What follows is a set of records, each of which is to be written out exactly.

(Records for the task Opens)

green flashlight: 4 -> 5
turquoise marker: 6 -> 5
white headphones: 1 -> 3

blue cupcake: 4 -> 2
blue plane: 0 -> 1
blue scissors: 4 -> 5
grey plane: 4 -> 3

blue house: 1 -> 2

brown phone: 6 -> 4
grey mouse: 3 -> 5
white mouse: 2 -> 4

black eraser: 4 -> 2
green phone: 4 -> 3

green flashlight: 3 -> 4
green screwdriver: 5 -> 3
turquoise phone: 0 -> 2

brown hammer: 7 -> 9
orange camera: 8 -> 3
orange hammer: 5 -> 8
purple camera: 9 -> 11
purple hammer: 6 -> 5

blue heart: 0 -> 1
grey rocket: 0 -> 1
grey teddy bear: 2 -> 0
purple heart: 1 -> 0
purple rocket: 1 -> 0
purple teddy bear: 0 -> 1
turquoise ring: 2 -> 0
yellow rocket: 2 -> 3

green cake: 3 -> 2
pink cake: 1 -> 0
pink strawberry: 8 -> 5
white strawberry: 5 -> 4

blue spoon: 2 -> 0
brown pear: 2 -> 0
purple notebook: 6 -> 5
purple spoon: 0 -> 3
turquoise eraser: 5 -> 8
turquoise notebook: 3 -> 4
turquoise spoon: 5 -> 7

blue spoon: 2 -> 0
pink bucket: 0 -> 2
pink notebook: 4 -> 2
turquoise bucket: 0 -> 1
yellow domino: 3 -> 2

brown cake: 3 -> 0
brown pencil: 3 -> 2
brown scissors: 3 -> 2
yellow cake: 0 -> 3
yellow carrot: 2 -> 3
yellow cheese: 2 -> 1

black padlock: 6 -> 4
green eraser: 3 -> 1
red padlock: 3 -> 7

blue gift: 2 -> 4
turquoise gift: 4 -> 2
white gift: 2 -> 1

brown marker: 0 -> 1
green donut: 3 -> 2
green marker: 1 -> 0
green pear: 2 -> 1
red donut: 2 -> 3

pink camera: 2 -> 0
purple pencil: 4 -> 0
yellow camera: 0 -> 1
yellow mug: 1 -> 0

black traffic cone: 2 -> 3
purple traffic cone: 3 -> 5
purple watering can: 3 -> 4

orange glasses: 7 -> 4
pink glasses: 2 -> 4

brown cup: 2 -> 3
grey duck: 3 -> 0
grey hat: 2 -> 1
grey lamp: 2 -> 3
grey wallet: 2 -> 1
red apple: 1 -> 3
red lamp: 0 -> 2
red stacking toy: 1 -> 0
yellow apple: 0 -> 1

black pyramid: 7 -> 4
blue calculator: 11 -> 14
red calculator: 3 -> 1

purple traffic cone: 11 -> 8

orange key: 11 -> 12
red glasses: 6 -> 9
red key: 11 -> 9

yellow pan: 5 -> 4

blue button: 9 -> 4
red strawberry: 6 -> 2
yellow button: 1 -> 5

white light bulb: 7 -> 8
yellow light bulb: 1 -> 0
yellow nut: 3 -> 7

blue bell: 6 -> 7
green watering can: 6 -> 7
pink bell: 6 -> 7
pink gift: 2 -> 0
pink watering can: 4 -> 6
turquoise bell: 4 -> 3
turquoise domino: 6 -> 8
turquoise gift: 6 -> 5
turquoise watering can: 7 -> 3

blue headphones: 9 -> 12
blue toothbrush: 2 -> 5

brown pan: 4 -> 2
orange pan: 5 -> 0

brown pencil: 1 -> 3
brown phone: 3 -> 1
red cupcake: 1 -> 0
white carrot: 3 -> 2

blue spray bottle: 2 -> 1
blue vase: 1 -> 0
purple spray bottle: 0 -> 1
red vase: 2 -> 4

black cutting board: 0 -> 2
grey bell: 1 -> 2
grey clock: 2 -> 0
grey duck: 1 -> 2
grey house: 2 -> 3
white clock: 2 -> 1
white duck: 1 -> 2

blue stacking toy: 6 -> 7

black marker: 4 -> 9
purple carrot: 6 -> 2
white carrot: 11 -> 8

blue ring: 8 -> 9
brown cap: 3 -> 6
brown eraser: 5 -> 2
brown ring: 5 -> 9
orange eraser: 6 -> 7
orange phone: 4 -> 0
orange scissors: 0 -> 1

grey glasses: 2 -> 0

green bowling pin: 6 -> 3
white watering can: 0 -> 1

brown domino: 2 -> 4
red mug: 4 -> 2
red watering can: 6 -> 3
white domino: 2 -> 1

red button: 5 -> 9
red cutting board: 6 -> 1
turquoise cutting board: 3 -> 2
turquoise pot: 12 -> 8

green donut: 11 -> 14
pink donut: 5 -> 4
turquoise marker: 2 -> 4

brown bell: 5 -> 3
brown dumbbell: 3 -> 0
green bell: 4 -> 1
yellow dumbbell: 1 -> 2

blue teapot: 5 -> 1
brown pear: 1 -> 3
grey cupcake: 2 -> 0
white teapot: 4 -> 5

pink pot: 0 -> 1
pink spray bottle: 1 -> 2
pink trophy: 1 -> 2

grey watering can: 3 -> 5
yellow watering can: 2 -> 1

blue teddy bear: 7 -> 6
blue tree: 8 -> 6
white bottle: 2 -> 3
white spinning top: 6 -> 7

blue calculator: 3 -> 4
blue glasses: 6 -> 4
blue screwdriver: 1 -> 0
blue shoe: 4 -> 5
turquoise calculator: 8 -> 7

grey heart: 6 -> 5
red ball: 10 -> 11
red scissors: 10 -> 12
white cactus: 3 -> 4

(Records for the task Closes)

Task result:
green flashlight: 4 -> 5
turquoise marker: 6 -> 5
white headphones: 1 -> 3

blue cupcake: 4 -> 2
blue plane: 0 -> 1
blue scissors: 4 -> 5
grey plane: 4 -> 3

blue house: 1 -> 2

brown phone: 6 -> 4
grey mouse: 3 -> 5
white mouse: 2 -> 4

black eraser: 4 -> 2
green phone: 4 -> 3

green flashlight: 3 -> 4
green screwdriver: 5 -> 3
turquoise phone: 0 -> 2

brown hammer: 7 -> 9
orange camera: 8 -> 3
orange hammer: 5 -> 8
purple camera: 9 -> 11
purple hammer: 6 -> 5

blue heart: 0 -> 1
grey rocket: 0 -> 1
grey teddy bear: 2 -> 0
purple heart: 1 -> 0
purple rocket: 1 -> 0
purple teddy bear: 0 -> 1
turquoise ring: 2 -> 0
yellow rocket: 2 -> 3

green cake: 3 -> 2
pink cake: 1 -> 0
pink strawberry: 8 -> 5
white strawberry: 5 -> 4

blue spoon: 2 -> 0
brown pear: 2 -> 0
purple notebook: 6 -> 5
purple spoon: 0 -> 3
turquoise eraser: 5 -> 8
turquoise notebook: 3 -> 4
turquoise spoon: 5 -> 7

blue spoon: 2 -> 0
pink bucket: 0 -> 2
pink notebook: 4 -> 2
turquoise bucket: 0 -> 1
yellow domino: 3 -> 2

brown cake: 3 -> 0
brown pencil: 3 -> 2
brown scissors: 3 -> 2
yellow cake: 0 -> 3
yellow carrot: 2 -> 3
yellow cheese: 2 -> 1

black padlock: 6 -> 4
green eraser: 3 -> 1
red padlock: 3 -> 7

blue gift: 2 -> 4
turquoise gift: 4 -> 2
white gift: 2 -> 1

brown marker: 0 -> 1
green donut: 3 -> 2
green marker: 1 -> 0
green pear: 2 -> 1
red donut: 2 -> 3

pink camera: 2 -> 0
purple pencil: 4 -> 0
yellow camera: 0 -> 1
yellow mug: 1 -> 0

black traffic cone: 2 -> 3
purple traffic cone: 3 -> 5
purple watering can: 3 -> 4

orange glasses: 7 -> 4
pink glasses: 2 -> 4

brown cup: 2 -> 3
grey duck: 3 -> 0
grey hat: 2 -> 1
grey lamp: 2 -> 3
grey wallet: 2 -> 1
red apple: 1 -> 3
red lamp: 0 -> 2
red stacking toy: 1 -> 0
yellow apple: 0 -> 1

black pyramid: 7 -> 4
blue calculator: 11 -> 14
red calculator: 3 -> 1

purple traffic cone: 11 -> 8

orange key: 11 -> 12
red glasses: 6 -> 9
red key: 11 -> 9

yellow pan: 5 -> 4

blue button: 9 -> 4
red strawberry: 6 -> 2
yellow button: 1 -> 5

white light bulb: 7 -> 8
yellow light bulb: 1 -> 0
yellow nut: 3 -> 7

blue bell: 6 -> 7
green watering can: 6 -> 7
pink bell: 6 -> 7
pink gift: 2 -> 0
pink watering can: 4 -> 6
turquoise bell: 4 -> 3
turquoise domino: 6 -> 8
turquoise gift: 6 -> 5
turquoise watering can: 7 -> 3

blue headphones: 9 -> 12
blue toothbrush: 2 -> 5

brown pan: 4 -> 2
orange pan: 5 -> 0

brown pencil: 1 -> 3
brown phone: 3 -> 1
red cupcake: 1 -> 0
white carrot: 3 -> 2

blue spray bottle: 2 -> 1
blue vase: 1 -> 0
purple spray bottle: 0 -> 1
red vase: 2 -> 4

black cutting board: 0 -> 2
grey bell: 1 -> 2
grey clock: 2 -> 0
grey duck: 1 -> 2
grey house: 2 -> 3
white clock: 2 -> 1
white duck: 1 -> 2

blue stacking toy: 6 -> 7

black marker: 4 -> 9
purple carrot: 6 -> 2
white carrot: 11 -> 8

blue ring: 8 -> 9
brown cap: 3 -> 6
brown eraser: 5 -> 2
brown ring: 5 -> 9
orange eraser: 6 -> 7
orange phone: 4 -> 0
orange scissors: 0 -> 1

grey glasses: 2 -> 0

green bowling pin: 6 -> 3
white watering can: 0 -> 1

brown domino: 2 -> 4
red mug: 4 -> 2
red watering can: 6 -> 3
white domino: 2 -> 1

red button: 5 -> 9
red cutting board: 6 -> 1
turquoise cutting board: 3 -> 2
turquoise pot: 12 -> 8

green donut: 11 -> 14
pink donut: 5 -> 4
turquoise marker: 2 -> 4

brown bell: 5 -> 3
brown dumbbell: 3 -> 0
green bell: 4 -> 1
yellow dumbbell: 1 -> 2

blue teapot: 5 -> 1
brown pear: 1 -> 3
grey cupcake: 2 -> 0
white teapot: 4 -> 5

pink pot: 0 -> 1
pink spray bottle: 1 -> 2
pink trophy: 1 -> 2

grey watering can: 3 -> 5
yellow watering can: 2 -> 1

blue teddy bear: 7 -> 6
blue tree: 8 -> 6
white bottle: 2 -> 3
white spinning top: 6 -> 7

blue calculator: 3 -> 4
blue glasses: 6 -> 4
blue screwdriver: 1 -> 0
blue shoe: 4 -> 5
turquoise calculator: 8 -> 7

grey heart: 6 -> 5
red ball: 10 -> 11
red scissors: 10 -> 12
white cactus: 3 -> 4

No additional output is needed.